**ACTION ITEM**: Report how many lines of the listing contain the string "blue", with no other words.

**EXTRACTED INFORMATION**:
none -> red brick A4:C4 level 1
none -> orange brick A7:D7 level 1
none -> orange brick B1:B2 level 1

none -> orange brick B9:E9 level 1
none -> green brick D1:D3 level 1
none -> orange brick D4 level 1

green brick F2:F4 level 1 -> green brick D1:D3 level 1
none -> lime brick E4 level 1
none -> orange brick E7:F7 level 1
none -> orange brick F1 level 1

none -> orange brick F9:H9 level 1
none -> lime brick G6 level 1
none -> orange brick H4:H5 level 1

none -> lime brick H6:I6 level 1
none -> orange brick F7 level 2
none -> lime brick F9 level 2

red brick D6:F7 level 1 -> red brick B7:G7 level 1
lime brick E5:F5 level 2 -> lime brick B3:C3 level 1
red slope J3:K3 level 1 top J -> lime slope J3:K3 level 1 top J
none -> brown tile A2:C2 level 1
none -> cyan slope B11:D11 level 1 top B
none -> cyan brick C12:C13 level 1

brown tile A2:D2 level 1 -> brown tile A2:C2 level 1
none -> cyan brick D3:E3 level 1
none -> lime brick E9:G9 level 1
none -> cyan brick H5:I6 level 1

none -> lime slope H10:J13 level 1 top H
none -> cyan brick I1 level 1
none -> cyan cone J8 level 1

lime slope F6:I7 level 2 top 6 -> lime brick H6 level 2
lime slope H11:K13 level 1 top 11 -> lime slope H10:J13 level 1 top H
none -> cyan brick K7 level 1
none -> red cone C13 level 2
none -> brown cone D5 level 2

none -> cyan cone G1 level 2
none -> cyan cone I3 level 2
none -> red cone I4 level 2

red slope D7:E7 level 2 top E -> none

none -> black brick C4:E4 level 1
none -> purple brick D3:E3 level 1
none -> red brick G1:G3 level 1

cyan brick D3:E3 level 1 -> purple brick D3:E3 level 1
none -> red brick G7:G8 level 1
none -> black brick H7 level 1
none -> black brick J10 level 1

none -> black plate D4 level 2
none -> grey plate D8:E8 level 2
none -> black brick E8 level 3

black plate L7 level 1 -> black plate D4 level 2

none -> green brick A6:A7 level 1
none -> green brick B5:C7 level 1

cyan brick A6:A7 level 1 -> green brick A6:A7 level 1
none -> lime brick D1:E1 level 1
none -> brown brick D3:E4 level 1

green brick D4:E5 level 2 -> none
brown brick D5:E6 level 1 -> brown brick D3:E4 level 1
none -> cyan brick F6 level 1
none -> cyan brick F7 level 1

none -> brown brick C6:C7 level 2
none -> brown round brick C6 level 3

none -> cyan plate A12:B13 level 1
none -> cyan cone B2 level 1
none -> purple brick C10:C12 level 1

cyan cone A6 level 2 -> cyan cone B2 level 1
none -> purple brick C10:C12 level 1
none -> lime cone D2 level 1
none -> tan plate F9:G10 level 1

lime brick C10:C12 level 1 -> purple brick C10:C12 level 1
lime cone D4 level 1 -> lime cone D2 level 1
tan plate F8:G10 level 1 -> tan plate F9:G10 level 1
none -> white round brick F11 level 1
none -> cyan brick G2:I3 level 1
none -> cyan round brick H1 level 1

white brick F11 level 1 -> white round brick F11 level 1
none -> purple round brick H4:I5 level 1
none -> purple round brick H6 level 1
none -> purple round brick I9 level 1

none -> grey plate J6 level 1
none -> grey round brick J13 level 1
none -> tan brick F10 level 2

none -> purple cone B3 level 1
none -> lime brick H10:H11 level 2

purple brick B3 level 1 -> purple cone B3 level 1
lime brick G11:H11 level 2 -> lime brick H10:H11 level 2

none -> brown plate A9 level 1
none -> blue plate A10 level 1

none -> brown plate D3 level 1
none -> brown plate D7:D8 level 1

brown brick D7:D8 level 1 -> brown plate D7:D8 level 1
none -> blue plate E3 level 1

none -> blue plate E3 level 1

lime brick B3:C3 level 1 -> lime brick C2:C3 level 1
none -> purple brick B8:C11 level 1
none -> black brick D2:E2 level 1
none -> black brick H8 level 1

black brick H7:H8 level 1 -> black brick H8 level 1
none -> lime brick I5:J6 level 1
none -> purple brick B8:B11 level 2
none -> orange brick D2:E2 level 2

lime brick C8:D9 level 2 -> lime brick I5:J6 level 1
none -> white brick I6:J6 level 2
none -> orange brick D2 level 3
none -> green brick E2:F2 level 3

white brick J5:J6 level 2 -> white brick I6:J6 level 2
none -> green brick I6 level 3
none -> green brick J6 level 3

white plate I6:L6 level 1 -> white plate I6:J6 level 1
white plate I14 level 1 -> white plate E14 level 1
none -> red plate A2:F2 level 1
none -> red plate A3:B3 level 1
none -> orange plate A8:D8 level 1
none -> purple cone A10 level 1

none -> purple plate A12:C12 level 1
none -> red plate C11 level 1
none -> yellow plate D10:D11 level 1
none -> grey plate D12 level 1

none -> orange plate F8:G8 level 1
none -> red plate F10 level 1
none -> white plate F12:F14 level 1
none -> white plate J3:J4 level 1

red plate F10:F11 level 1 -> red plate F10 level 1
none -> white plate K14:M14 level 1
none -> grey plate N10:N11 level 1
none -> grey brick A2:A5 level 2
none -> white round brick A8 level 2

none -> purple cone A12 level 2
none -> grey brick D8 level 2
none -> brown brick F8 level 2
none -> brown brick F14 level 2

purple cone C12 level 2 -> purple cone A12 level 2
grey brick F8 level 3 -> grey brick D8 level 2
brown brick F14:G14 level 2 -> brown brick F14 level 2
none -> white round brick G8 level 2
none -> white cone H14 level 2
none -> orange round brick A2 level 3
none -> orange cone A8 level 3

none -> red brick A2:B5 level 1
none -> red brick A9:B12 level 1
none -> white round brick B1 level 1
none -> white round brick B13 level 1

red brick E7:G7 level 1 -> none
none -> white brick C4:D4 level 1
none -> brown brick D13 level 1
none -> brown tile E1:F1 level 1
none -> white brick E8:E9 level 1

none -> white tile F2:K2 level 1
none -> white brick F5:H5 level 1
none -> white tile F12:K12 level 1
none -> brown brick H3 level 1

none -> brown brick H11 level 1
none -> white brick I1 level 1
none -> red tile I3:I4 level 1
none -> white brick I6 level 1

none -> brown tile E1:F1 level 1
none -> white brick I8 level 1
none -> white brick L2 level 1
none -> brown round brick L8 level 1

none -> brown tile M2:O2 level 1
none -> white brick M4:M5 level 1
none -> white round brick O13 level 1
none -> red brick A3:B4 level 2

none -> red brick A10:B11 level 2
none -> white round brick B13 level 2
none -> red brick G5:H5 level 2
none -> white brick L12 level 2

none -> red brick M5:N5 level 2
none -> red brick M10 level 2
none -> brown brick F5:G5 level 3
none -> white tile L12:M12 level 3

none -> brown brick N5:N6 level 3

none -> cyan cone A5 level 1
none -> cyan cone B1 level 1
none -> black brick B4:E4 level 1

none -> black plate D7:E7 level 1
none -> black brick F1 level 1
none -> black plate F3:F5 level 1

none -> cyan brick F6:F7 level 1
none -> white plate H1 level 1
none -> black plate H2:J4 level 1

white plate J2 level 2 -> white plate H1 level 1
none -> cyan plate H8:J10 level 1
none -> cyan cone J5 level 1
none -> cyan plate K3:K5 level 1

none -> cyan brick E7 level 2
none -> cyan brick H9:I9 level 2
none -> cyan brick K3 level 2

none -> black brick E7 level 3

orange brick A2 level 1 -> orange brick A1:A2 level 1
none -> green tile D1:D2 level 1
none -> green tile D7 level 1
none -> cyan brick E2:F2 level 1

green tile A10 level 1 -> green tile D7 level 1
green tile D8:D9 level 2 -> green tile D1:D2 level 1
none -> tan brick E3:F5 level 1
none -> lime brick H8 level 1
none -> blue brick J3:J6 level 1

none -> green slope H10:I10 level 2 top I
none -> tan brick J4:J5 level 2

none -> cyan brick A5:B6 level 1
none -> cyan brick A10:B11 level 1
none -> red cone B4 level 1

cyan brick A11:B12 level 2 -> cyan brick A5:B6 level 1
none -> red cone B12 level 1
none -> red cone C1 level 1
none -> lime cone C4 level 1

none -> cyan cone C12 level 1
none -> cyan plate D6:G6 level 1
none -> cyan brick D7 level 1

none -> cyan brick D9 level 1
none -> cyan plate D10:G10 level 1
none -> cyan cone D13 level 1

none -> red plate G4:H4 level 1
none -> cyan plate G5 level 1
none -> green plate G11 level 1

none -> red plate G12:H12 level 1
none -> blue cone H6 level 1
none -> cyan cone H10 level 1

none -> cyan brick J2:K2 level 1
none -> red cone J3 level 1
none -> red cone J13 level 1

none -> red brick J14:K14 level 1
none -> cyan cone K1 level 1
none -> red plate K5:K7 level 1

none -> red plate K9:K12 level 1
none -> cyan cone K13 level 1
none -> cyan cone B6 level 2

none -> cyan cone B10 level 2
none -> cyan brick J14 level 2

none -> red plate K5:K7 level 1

**EXERCISE SOLUTION**: 5